Problem requirements:
Your task is to return all of the records exactly, minus any images.

Available data:
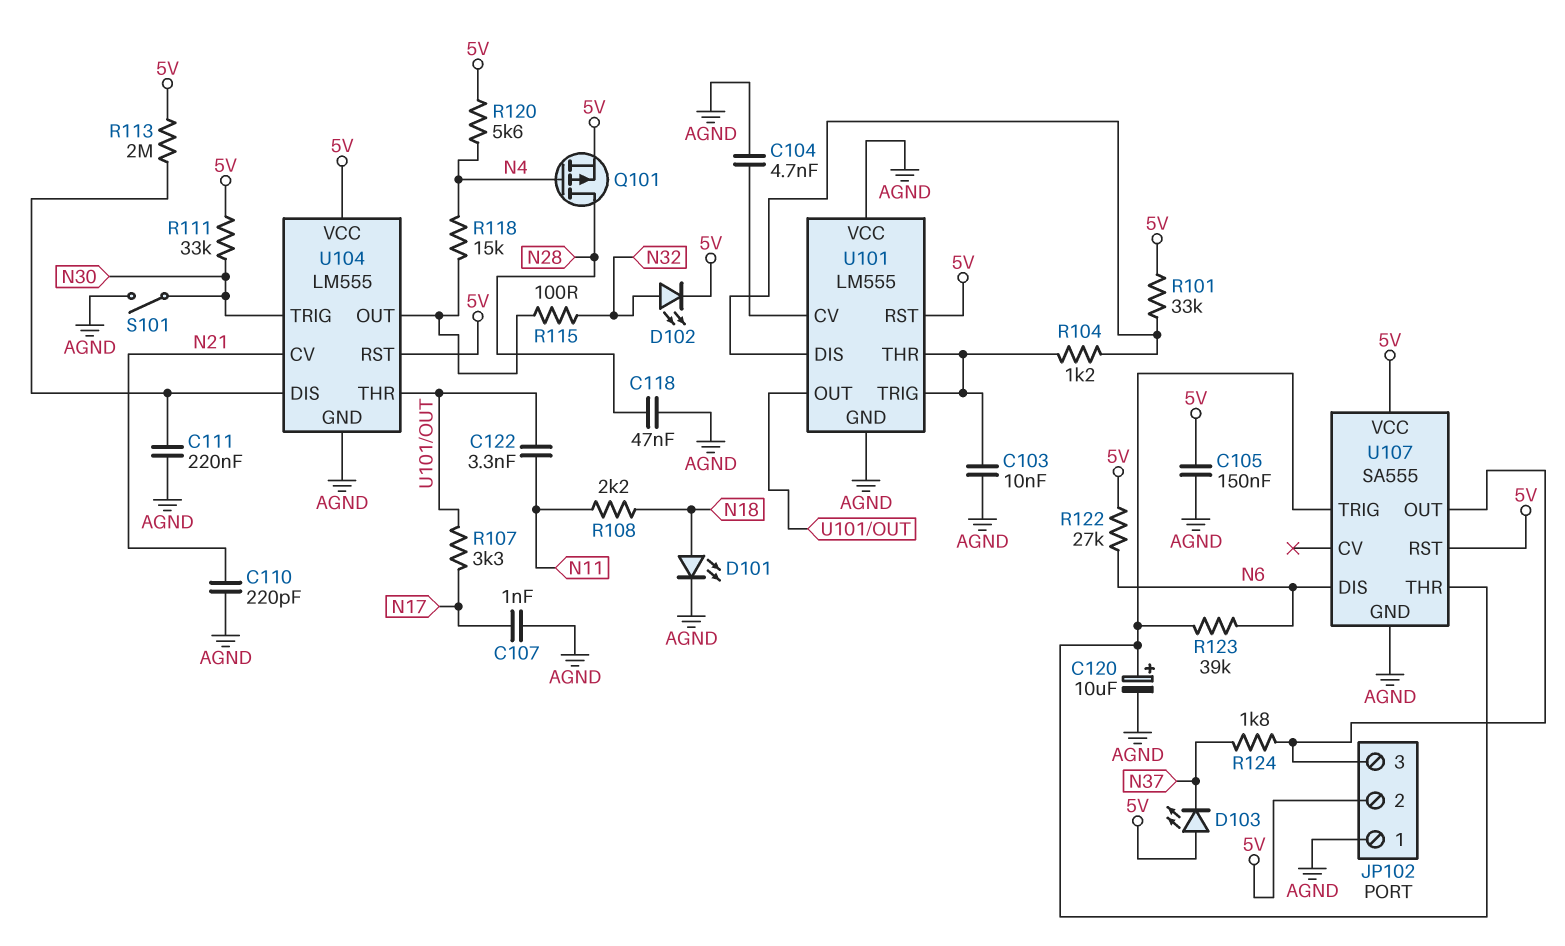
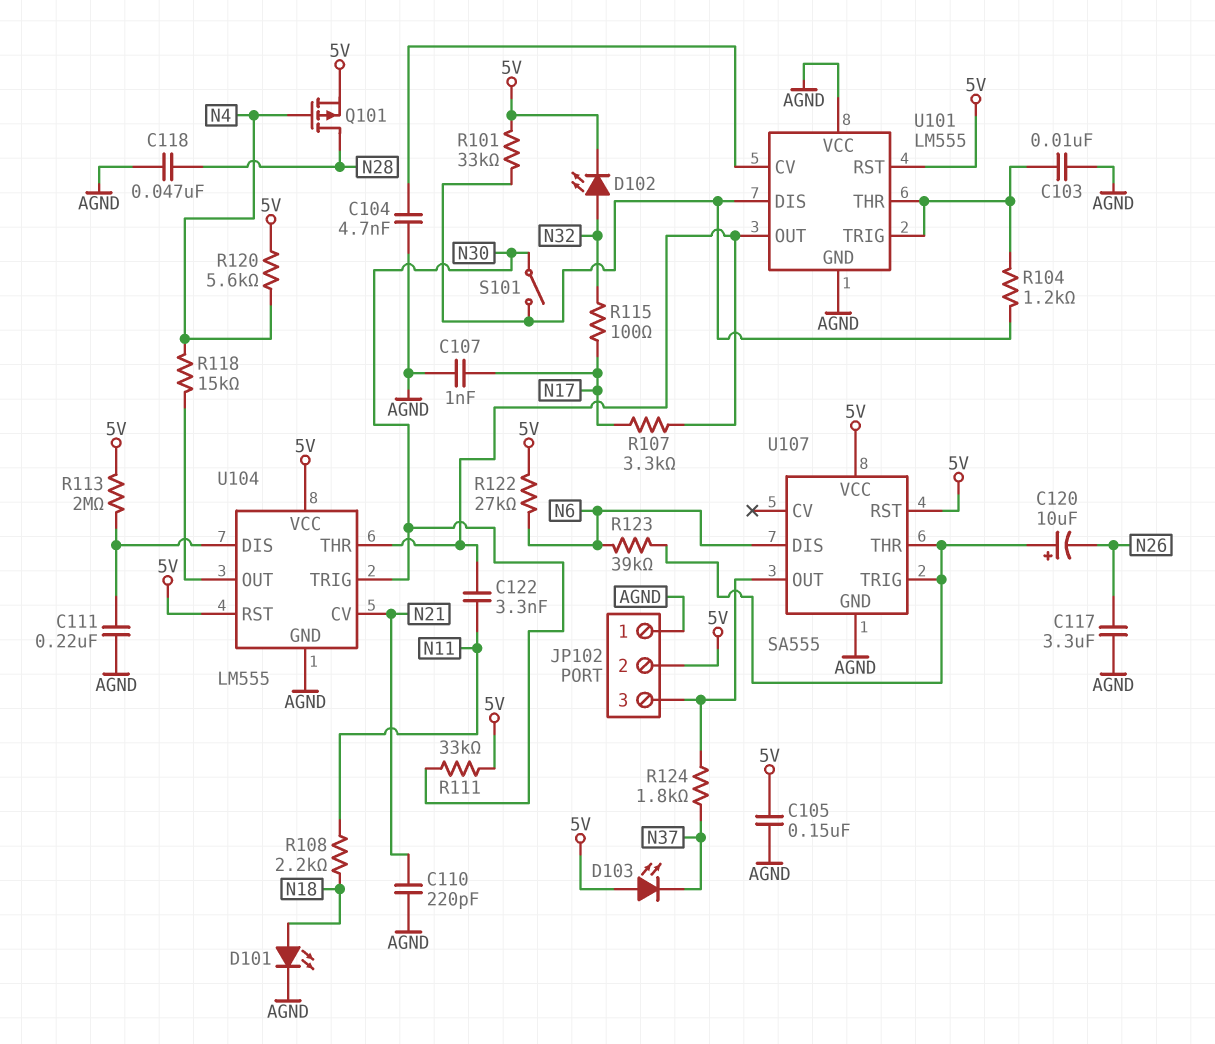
C117: none -> 3.3uF (AGND, N26)
C120: 10uF (plus U107/THR, minus AGND) -> 10uF (plus U107/THR, minus N26)
R115: 100 (N32, U104/OUT) -> 100 (N17, N32)
S101: switch (AGND, N30) -> switch (N30, U101/DIS)

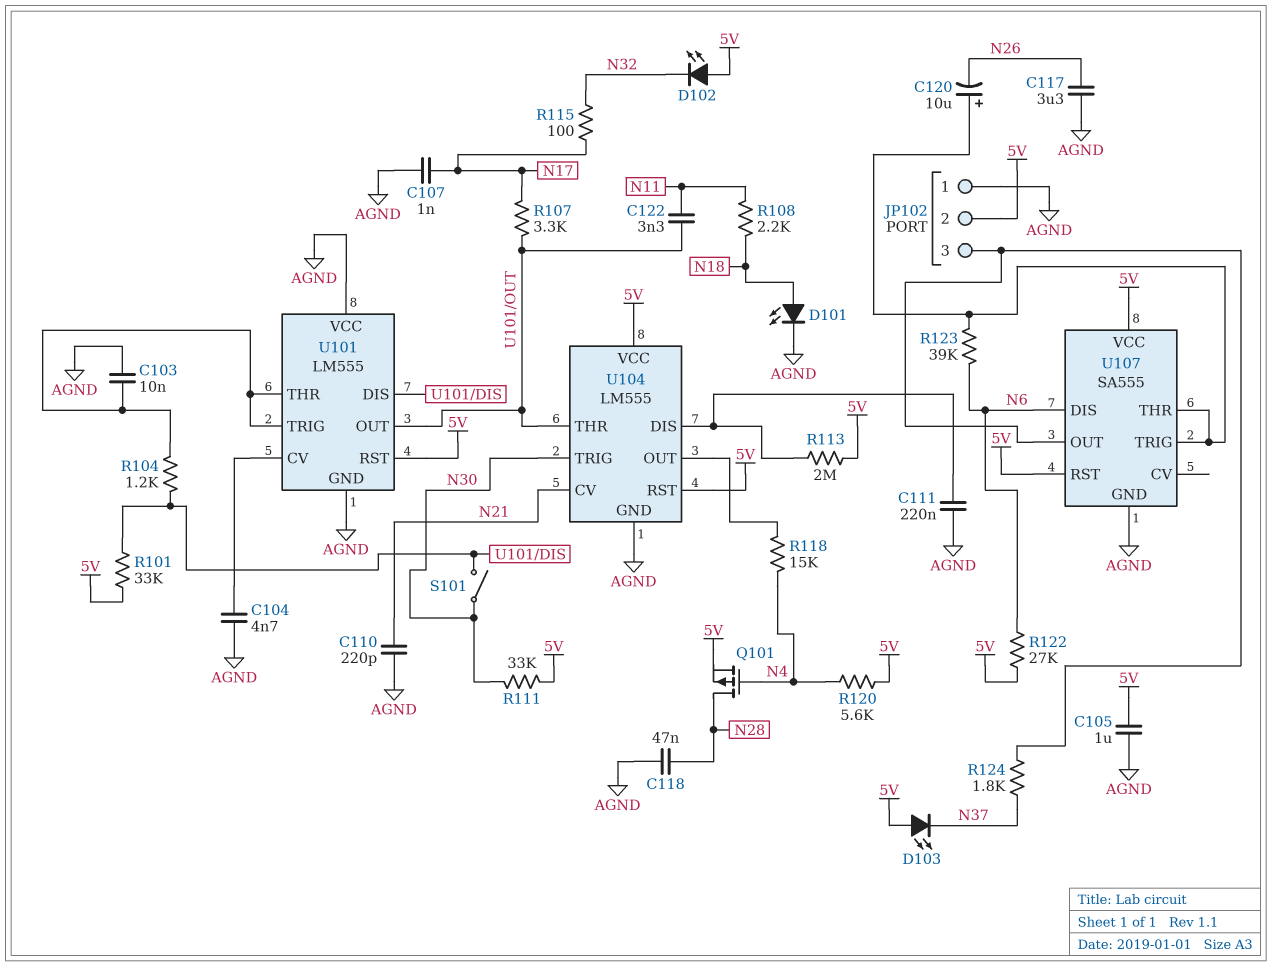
C105: 150nF (5V, AGND) -> 1uF (5V, AGND)
D102: LED (A N32, K 5V) -> LED (A 5V, K N32)

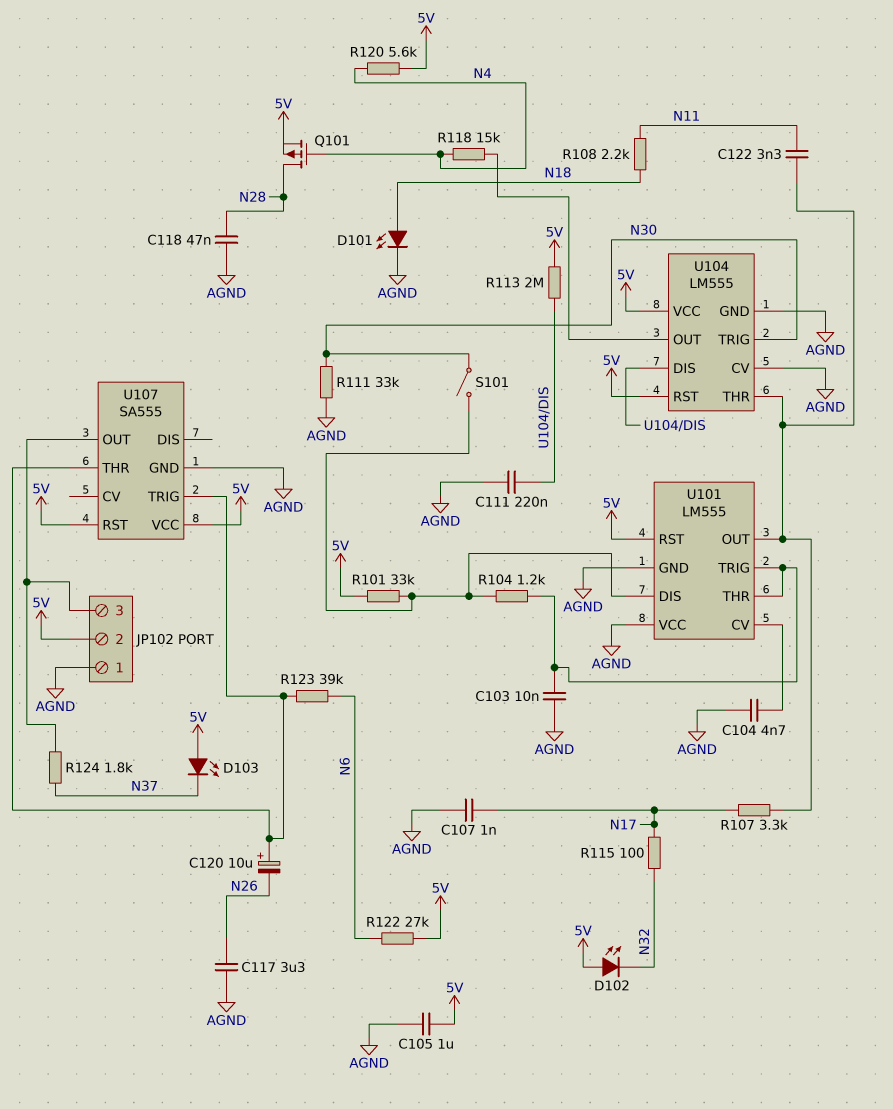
C110: 220pF (AGND, N21) -> none
R111: 33k (5V, N30) -> 33k (AGND, N30)
U104 pin CV: N21 -> AGND
U107 pin DIS: N6 -> none

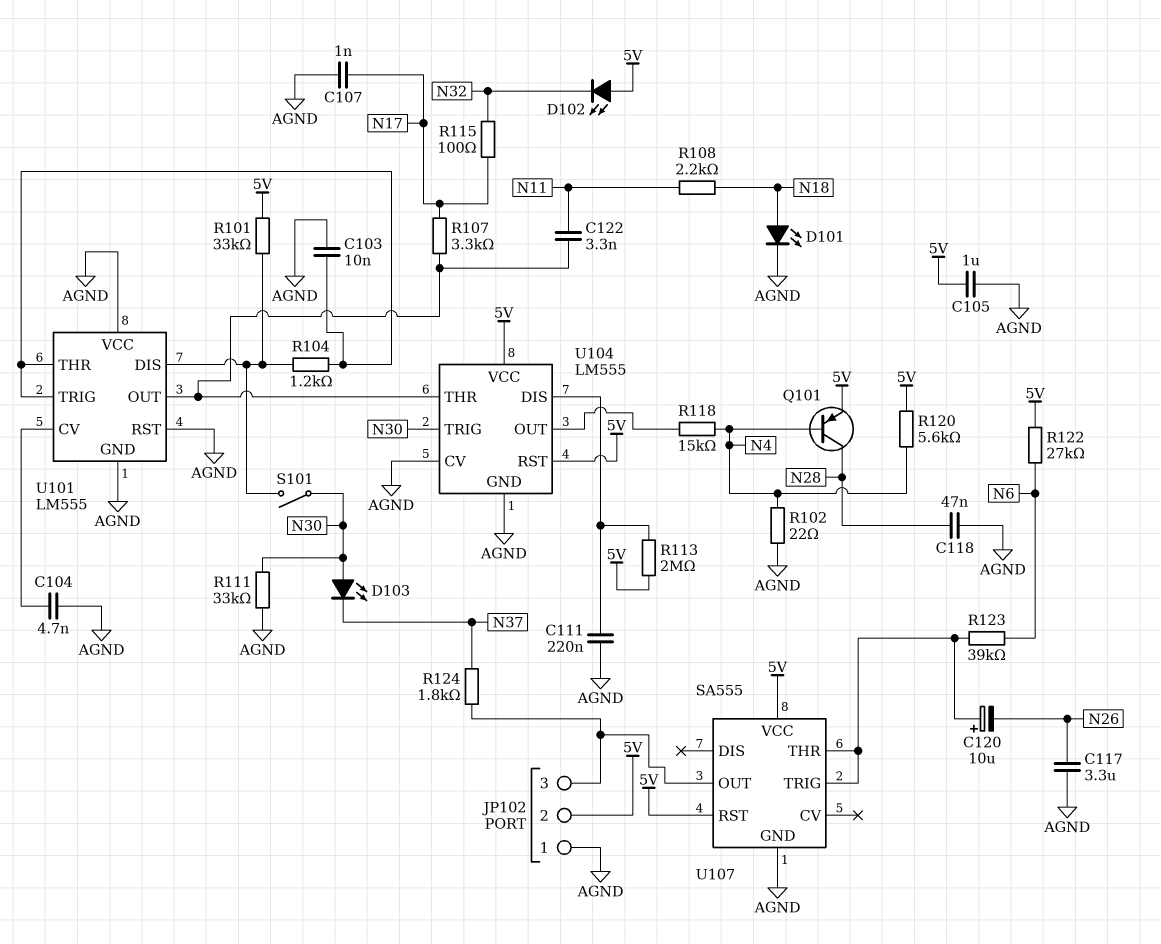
D103: LED (A 5V, K N37) -> LED (A N30, K N37)
Q101: PMOS (G N4, D N28, S 5V) -> PNP (B N4, C N28, E 5V)
R102: none -> 22 (AGND, N4)
U101 pin RST: 5V -> AGND

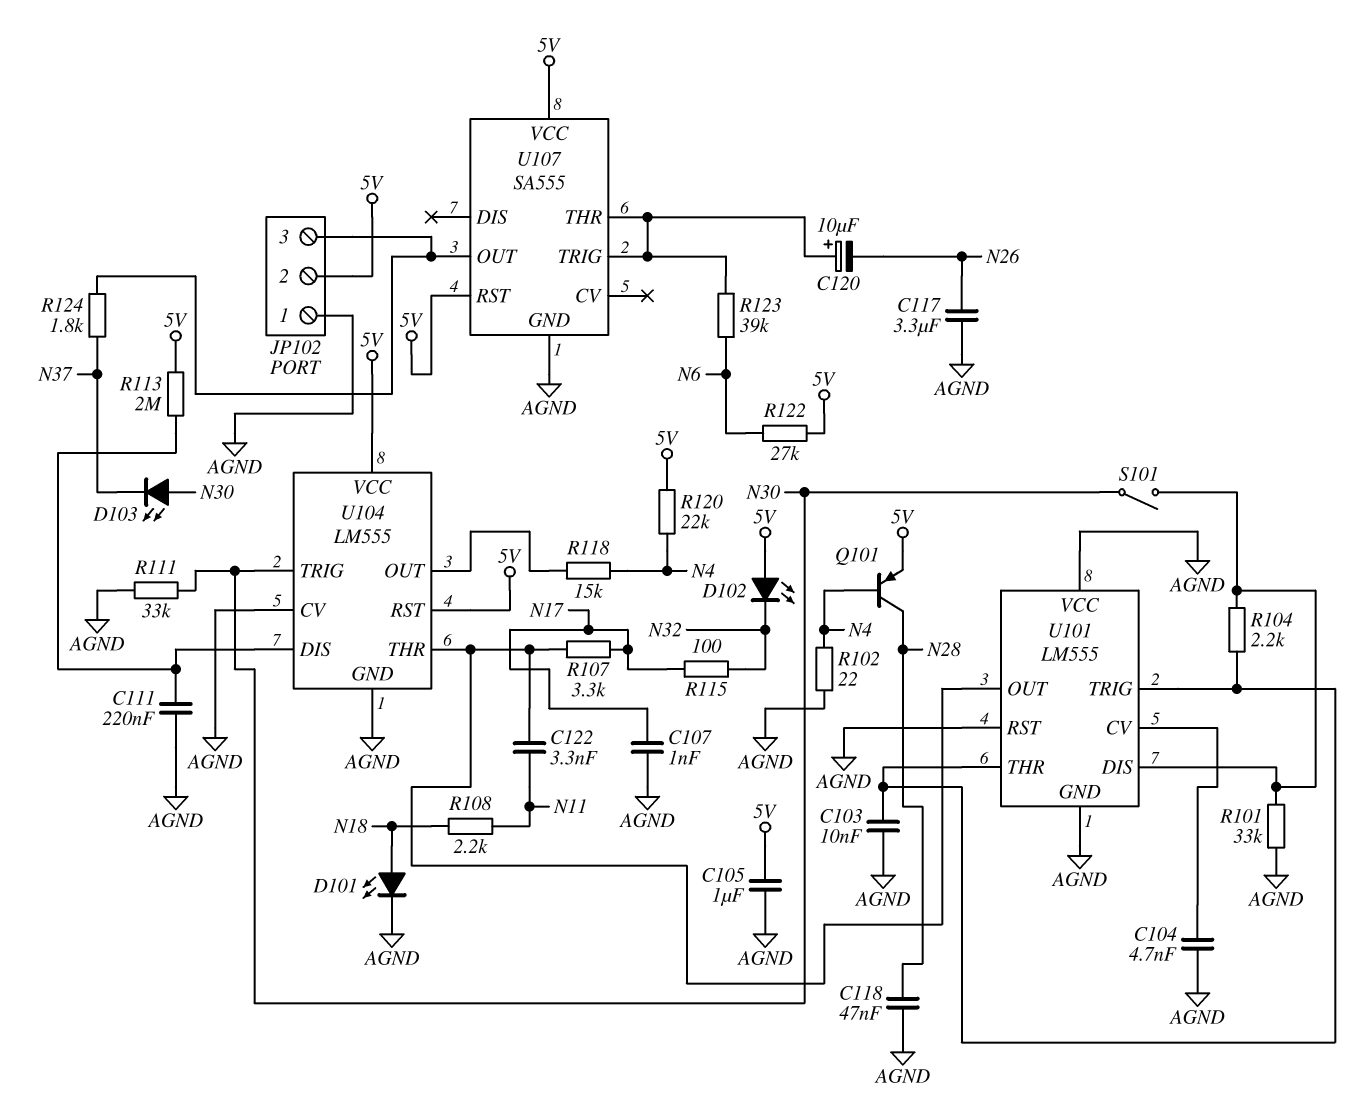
R101: 33k (5V, U101/DIS) -> 33k (AGND, U101/DIS)
R104: 1.2k (U101/DIS, U101/THR) -> 2.2k (U101/DIS, U101/THR)
R120: 5.6k (5V, N4) -> 22k (5V, N4)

Your solution:
C117: none -> 3.3uF (AGND, N26)
C120: 10uF (plus U107/THR, minus AGND) -> 10uF (plus U107/THR, minus N26)
R115: 100 (N32, U104/OUT) -> 100 (N17, N32)
S101: switch (AGND, N30) -> switch (N30, U101/DIS)

C105: 150nF (5V, AGND) -> 1uF (5V, AGND)
D102: LED (A N32, K 5V) -> LED (A 5V, K N32)

C110: 220pF (AGND, N21) -> none
R111: 33k (5V, N30) -> 33k (AGND, N30)
U104 pin CV: N21 -> AGND
U107 pin DIS: N6 -> none

D103: LED (A 5V, K N37) -> LED (A N30, K N37)
Q101: PMOS (G N4, D N28, S 5V) -> PNP (B N4, C N28, E 5V)
R102: none -> 22 (AGND, N4)
U101 pin RST: 5V -> AGND

R101: 33k (5V, U101/DIS) -> 33k (AGND, U101/DIS)
R104: 1.2k (U101/DIS, U101/THR) -> 2.2k (U101/DIS, U101/THR)
R120: 5.6k (5V, N4) -> 22k (5V, N4)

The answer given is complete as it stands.